The data
-*-

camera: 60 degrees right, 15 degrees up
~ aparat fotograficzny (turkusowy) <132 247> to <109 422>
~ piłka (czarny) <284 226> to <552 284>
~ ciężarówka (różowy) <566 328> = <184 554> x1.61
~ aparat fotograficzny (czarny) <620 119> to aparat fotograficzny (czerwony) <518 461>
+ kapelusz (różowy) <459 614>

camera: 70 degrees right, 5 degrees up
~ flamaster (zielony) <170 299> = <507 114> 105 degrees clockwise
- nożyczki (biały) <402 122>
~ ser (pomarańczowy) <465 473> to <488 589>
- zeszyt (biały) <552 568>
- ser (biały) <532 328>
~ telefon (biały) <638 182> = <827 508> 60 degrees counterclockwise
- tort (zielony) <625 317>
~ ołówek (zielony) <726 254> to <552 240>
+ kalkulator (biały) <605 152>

-*-

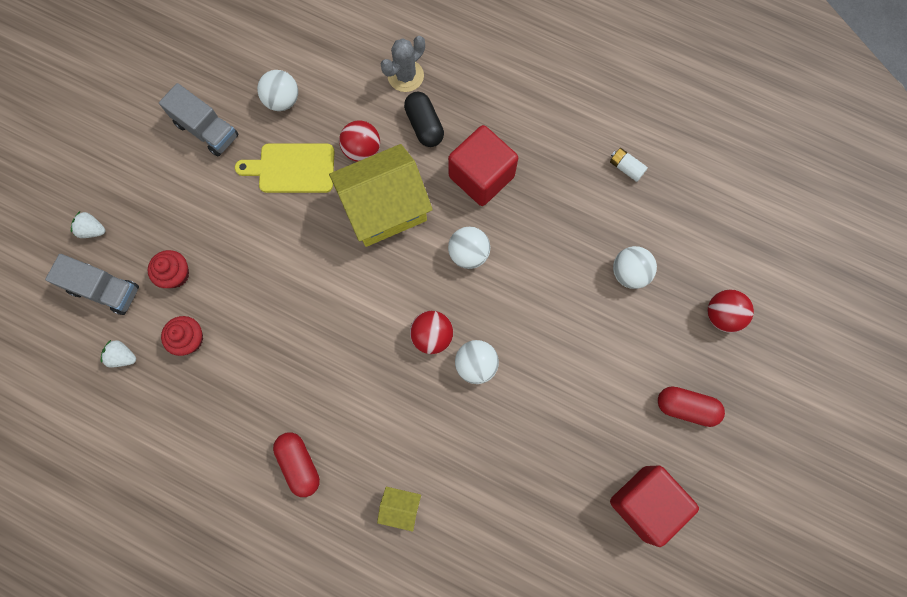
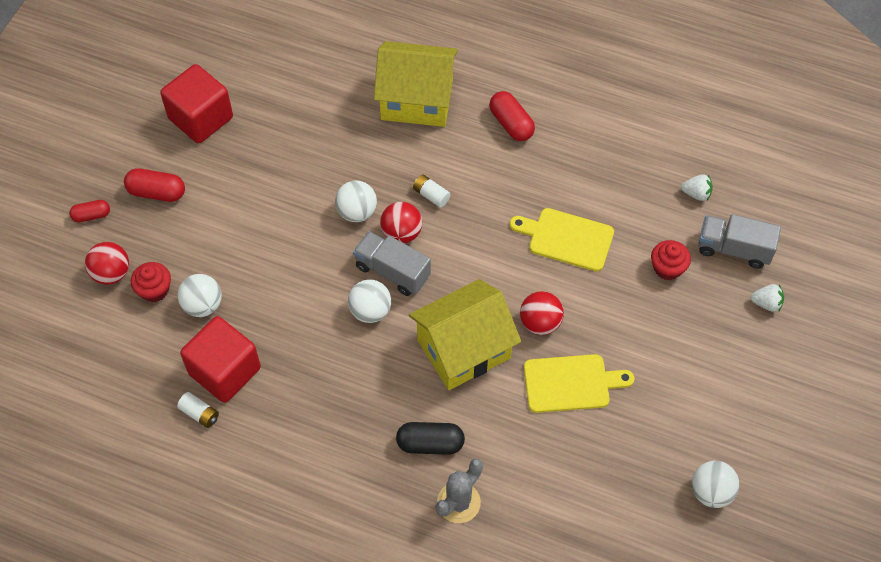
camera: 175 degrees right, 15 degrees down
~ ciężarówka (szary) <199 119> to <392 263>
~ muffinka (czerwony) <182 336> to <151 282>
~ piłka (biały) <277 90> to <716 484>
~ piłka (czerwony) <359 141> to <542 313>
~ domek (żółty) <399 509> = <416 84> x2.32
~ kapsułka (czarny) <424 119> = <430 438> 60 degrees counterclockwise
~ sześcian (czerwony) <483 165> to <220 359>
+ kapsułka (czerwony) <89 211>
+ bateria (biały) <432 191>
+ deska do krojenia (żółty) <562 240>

-*-

Your goal
Looking through the data above, copy out each line in which the string "fotograficzny" occurs.

Task solution
~ aparat fotograficzny (turkusowy) <132 247> to <109 422>
~ aparat fotograficzny (czarny) <620 119> to aparat fotograficzny (czerwony) <518 461>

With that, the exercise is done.